## Shape state change listings
========
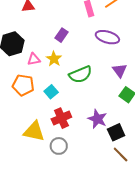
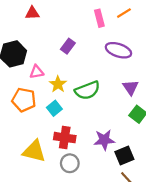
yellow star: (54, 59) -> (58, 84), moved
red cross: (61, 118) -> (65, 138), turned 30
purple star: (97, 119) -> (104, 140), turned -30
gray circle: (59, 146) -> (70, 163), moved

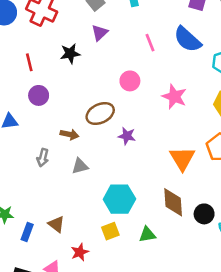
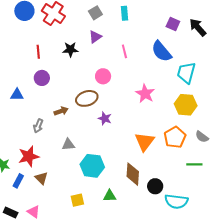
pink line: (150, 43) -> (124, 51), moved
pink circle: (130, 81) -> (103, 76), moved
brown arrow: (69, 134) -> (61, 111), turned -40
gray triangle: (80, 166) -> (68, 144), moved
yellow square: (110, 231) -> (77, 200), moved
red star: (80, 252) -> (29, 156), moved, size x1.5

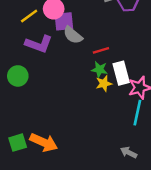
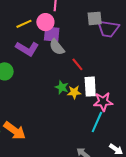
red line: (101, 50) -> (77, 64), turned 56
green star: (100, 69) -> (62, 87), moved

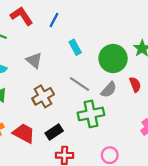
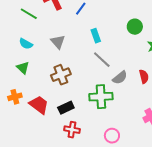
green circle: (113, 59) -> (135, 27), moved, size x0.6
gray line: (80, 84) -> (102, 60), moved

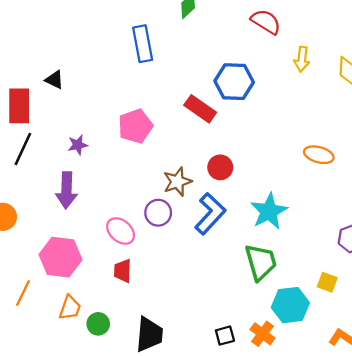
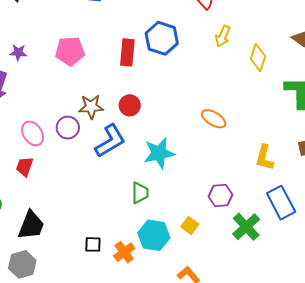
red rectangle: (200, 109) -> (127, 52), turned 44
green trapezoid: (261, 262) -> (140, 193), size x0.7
========
## What to do
Leaving out any pictures, write the records above out exactly as they are.

## Answer area
yellow star: (54, 59) -> (58, 84), moved
red cross: (61, 118) -> (65, 138), turned 30
purple star: (97, 119) -> (104, 140), turned -30
gray circle: (59, 146) -> (70, 163), moved

pink line: (150, 43) -> (124, 51), moved
pink circle: (130, 81) -> (103, 76), moved
brown arrow: (69, 134) -> (61, 111), turned -40
gray triangle: (80, 166) -> (68, 144), moved
yellow square: (110, 231) -> (77, 200), moved
red star: (80, 252) -> (29, 156), moved, size x1.5

red line: (101, 50) -> (77, 64), turned 56
green star: (100, 69) -> (62, 87), moved

green circle: (113, 59) -> (135, 27), moved, size x0.6
gray line: (80, 84) -> (102, 60), moved

red rectangle: (200, 109) -> (127, 52), turned 44
green trapezoid: (261, 262) -> (140, 193), size x0.7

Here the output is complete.